(Rows from a dataset)
○ ○ ○

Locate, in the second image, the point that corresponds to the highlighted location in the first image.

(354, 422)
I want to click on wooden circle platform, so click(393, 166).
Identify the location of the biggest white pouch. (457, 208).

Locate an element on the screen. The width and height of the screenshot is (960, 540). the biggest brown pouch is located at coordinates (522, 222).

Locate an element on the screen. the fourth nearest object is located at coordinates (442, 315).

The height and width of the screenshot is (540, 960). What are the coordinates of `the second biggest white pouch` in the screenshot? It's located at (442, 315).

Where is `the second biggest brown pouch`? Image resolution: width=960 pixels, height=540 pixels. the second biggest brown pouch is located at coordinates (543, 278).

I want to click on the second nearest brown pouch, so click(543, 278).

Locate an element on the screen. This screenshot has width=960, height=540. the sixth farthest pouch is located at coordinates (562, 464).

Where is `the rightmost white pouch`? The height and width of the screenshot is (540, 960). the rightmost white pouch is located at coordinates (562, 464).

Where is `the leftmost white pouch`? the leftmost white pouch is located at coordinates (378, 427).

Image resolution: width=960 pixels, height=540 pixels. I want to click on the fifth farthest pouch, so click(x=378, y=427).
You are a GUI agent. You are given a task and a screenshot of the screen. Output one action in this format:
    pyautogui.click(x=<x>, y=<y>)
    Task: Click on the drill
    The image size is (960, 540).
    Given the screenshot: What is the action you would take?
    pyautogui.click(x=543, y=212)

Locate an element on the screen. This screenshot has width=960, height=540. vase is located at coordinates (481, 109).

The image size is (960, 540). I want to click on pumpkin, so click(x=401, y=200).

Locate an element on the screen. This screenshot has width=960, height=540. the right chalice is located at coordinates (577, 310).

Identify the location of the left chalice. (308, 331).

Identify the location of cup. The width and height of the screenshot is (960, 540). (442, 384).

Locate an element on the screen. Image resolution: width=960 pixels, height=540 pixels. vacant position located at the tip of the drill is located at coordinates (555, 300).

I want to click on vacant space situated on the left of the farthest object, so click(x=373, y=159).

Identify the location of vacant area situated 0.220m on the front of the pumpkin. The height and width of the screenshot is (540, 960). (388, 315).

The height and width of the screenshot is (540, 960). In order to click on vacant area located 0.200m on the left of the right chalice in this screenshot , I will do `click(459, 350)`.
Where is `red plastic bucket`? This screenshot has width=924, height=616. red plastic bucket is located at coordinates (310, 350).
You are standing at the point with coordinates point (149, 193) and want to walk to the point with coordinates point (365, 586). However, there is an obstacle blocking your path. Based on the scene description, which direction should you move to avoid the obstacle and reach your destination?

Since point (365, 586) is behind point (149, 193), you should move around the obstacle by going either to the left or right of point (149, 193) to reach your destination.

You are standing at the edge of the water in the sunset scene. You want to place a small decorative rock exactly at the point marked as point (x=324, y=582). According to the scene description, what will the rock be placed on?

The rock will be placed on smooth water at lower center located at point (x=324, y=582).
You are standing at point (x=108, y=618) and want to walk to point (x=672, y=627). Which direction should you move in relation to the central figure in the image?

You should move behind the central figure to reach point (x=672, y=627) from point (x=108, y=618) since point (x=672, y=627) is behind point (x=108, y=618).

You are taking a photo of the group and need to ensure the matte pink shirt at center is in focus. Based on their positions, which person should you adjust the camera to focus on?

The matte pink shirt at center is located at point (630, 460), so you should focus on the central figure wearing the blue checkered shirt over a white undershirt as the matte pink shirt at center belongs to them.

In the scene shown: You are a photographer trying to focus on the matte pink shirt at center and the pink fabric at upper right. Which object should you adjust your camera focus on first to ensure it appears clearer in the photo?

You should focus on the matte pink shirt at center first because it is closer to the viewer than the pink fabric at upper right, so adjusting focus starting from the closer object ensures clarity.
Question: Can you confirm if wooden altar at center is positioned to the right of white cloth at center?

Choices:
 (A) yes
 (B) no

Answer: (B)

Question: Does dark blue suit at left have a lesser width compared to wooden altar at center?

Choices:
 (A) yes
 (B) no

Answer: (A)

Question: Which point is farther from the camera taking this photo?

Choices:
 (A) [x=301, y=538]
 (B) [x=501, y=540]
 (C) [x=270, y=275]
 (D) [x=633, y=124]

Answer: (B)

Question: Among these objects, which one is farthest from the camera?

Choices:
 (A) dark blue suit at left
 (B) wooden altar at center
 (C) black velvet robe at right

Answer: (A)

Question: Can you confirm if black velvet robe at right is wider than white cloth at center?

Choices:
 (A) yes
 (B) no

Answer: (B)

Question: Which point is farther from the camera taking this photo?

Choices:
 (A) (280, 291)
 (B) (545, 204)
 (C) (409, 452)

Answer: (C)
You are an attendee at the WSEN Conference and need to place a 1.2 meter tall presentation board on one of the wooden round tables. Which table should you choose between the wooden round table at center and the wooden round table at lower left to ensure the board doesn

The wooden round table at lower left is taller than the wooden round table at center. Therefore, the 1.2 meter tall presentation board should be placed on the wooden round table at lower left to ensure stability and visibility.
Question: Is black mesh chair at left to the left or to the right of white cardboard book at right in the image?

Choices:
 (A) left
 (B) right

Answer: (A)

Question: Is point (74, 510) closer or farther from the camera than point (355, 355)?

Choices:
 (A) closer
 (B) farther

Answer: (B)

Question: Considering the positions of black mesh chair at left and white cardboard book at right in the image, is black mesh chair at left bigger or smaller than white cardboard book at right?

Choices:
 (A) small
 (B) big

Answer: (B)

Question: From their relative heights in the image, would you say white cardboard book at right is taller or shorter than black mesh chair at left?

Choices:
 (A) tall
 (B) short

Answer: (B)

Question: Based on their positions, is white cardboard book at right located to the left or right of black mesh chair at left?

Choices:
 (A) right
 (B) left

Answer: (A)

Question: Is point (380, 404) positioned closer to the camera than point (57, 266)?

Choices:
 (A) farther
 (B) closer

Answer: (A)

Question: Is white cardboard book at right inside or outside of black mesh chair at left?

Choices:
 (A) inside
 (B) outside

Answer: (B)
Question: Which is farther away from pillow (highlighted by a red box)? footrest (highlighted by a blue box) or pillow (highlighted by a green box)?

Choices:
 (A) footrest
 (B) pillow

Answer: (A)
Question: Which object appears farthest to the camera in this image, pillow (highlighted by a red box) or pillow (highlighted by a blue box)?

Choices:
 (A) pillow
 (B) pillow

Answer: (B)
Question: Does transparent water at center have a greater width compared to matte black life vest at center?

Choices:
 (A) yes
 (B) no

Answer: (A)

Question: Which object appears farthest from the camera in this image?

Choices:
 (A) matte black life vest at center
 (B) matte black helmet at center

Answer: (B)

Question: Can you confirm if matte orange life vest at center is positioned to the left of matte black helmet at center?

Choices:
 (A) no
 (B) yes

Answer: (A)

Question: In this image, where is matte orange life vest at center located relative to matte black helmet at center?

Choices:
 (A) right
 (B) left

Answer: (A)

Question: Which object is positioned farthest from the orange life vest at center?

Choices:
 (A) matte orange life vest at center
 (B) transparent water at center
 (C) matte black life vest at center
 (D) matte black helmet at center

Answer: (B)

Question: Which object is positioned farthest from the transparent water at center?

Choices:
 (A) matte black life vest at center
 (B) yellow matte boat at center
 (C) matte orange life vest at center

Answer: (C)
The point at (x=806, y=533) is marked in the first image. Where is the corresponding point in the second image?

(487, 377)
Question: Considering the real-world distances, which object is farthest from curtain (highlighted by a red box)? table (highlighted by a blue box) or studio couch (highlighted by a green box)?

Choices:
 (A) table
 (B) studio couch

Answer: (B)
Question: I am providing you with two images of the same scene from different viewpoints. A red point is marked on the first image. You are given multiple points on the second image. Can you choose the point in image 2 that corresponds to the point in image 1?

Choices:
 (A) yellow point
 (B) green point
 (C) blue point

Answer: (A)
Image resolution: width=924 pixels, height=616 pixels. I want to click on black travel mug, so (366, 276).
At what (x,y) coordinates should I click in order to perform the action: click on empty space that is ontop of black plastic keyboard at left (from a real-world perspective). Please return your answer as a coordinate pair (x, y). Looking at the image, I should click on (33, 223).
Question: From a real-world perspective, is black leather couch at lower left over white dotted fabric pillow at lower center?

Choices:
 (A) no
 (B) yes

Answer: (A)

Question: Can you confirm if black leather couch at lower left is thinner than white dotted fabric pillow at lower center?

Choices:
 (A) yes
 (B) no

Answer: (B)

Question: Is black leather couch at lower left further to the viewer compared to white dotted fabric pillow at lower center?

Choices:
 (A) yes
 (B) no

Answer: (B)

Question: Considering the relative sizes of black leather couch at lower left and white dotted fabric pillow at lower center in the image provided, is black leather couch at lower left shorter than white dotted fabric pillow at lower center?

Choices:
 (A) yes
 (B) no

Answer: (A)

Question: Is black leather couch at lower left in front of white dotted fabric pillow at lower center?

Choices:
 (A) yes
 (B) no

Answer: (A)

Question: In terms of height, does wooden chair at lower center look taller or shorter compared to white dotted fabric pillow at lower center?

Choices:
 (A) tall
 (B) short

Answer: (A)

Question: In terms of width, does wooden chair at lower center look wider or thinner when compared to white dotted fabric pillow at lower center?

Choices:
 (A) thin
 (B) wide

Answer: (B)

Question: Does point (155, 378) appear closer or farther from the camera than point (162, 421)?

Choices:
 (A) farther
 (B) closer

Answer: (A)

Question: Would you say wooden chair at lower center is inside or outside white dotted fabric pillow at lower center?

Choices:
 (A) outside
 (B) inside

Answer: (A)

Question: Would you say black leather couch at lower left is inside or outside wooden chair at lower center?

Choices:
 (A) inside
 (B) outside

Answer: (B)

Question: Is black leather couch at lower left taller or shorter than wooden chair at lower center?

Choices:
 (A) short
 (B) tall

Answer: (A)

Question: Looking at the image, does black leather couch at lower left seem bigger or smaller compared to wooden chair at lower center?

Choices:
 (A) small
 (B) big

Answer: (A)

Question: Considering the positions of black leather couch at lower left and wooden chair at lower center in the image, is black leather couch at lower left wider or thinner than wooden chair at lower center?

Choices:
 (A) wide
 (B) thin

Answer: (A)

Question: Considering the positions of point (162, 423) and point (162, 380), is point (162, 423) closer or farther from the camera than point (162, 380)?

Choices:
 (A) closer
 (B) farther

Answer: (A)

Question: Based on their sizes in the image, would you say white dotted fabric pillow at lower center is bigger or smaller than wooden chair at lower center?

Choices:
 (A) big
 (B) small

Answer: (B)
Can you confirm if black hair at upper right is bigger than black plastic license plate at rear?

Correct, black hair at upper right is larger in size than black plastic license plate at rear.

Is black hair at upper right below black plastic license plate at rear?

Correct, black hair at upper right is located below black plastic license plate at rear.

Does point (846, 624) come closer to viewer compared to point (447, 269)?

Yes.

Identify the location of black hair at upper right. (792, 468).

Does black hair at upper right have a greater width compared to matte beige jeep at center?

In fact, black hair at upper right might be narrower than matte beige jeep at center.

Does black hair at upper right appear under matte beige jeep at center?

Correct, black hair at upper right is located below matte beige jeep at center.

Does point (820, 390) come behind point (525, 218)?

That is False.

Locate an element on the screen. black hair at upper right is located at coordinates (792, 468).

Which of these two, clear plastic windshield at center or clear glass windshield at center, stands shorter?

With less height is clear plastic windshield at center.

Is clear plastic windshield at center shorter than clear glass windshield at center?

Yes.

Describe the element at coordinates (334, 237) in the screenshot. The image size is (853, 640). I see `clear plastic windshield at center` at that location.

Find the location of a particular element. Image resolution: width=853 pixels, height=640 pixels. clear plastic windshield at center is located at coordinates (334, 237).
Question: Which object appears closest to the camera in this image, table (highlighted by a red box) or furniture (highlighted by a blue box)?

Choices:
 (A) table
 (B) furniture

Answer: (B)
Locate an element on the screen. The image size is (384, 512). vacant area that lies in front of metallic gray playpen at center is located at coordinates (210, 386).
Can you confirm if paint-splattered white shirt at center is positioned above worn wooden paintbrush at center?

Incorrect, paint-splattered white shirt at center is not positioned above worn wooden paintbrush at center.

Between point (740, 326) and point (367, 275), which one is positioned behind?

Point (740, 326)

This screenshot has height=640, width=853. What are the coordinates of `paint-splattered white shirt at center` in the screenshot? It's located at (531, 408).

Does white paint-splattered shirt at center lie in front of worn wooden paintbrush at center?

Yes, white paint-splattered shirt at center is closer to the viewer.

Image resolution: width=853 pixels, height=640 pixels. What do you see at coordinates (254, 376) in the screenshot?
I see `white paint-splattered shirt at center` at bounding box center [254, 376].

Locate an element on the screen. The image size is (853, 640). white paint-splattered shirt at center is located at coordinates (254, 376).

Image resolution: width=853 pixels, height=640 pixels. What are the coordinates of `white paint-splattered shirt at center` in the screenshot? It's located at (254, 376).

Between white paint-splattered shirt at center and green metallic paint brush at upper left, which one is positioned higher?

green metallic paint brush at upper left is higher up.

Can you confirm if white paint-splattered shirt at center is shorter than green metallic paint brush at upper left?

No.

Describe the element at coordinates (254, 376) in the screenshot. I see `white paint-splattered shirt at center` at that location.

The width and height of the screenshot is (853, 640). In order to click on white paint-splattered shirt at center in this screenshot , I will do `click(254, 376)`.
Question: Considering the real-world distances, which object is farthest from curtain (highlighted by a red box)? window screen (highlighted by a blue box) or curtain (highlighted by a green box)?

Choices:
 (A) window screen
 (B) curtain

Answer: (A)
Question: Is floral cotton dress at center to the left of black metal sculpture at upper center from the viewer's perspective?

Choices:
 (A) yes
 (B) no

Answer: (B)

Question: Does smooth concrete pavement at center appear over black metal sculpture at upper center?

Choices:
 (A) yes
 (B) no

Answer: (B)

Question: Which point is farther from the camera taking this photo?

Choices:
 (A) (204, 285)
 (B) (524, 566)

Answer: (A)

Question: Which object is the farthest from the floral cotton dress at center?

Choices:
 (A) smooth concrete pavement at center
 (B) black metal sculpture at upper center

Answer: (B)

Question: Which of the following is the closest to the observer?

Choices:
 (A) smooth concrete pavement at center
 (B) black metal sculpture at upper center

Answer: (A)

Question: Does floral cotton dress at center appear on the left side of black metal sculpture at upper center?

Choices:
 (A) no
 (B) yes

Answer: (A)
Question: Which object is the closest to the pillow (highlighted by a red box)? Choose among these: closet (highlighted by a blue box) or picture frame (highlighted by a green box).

○ ○ ○

WHAT THE TASK ASKS
Lay out the lines of the rows from the one containing "Correct, black hair at upper right is larger" through the one containing "In fact, black", both included, as a JSON list of strings with one string per line. Leave out blank lines.

EXERCISE OUTPUT
[
  "Correct, black hair at upper right is larger in size than black plastic license plate at rear.",
  "Is black hair at upper right below black plastic license plate at rear?",
  "Correct, black hair at upper right is located below black plastic license plate at rear.",
  "Does point (846, 624) come closer to viewer compared to point (447, 269)?",
  "Yes.",
  "Identify the location of black hair at upper right. (792, 468).",
  "Does black hair at upper right have a greater width compared to matte beige jeep at center?",
  "In fact, black hair at upper right might be narrower than matte beige jeep at center."
]